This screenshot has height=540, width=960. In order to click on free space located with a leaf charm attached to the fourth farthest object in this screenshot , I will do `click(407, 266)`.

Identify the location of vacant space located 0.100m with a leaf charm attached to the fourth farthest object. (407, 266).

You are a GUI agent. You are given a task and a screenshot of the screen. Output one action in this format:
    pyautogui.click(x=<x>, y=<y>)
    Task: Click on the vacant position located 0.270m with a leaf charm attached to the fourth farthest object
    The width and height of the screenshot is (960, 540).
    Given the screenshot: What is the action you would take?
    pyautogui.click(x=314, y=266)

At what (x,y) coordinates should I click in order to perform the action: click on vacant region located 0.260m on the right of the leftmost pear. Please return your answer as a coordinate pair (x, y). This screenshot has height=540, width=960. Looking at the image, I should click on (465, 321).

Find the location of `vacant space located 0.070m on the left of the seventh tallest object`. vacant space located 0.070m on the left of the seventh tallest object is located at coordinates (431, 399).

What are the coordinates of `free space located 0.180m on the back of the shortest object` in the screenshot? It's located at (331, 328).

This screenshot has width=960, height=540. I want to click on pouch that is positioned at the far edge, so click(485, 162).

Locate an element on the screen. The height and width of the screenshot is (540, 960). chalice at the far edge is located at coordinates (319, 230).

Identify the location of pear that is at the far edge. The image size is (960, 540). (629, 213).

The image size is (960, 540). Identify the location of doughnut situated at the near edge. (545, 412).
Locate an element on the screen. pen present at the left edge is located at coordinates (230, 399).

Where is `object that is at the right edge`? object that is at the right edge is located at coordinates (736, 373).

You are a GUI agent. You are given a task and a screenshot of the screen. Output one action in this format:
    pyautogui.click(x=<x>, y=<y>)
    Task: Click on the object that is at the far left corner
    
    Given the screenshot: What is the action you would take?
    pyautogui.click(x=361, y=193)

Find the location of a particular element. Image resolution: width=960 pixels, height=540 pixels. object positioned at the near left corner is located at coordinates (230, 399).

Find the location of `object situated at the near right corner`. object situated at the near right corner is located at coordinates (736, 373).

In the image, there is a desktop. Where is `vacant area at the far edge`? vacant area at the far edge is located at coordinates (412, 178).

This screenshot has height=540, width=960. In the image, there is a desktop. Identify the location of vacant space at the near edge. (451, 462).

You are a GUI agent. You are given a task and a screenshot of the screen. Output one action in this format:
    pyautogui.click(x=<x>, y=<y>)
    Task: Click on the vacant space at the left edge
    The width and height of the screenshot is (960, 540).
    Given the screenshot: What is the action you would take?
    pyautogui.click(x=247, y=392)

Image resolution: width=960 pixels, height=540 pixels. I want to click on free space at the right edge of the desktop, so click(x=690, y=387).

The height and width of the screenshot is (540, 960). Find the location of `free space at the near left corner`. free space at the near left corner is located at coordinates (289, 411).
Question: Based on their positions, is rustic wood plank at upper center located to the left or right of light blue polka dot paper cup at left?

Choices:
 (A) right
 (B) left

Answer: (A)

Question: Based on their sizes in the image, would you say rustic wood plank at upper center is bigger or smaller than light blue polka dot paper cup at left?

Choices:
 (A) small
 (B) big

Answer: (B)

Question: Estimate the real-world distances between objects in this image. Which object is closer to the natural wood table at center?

■ WHAT TO WORK ON: Reproduce the rows from the line that has "Answer: (A)" through the end of the rows, substituting "weathered wood plank" for "rustic wood plank" and leaving everything else unchanged.

■ WRITTEN ANSWER:
Answer: (A)

Question: Based on their sizes in the image, would you say weathered wood plank at upper center is bigger or smaller than light blue polka dot paper cup at left?

Choices:
 (A) small
 (B) big

Answer: (B)

Question: Estimate the real-world distances between objects in this image. Which object is closer to the natural wood table at center?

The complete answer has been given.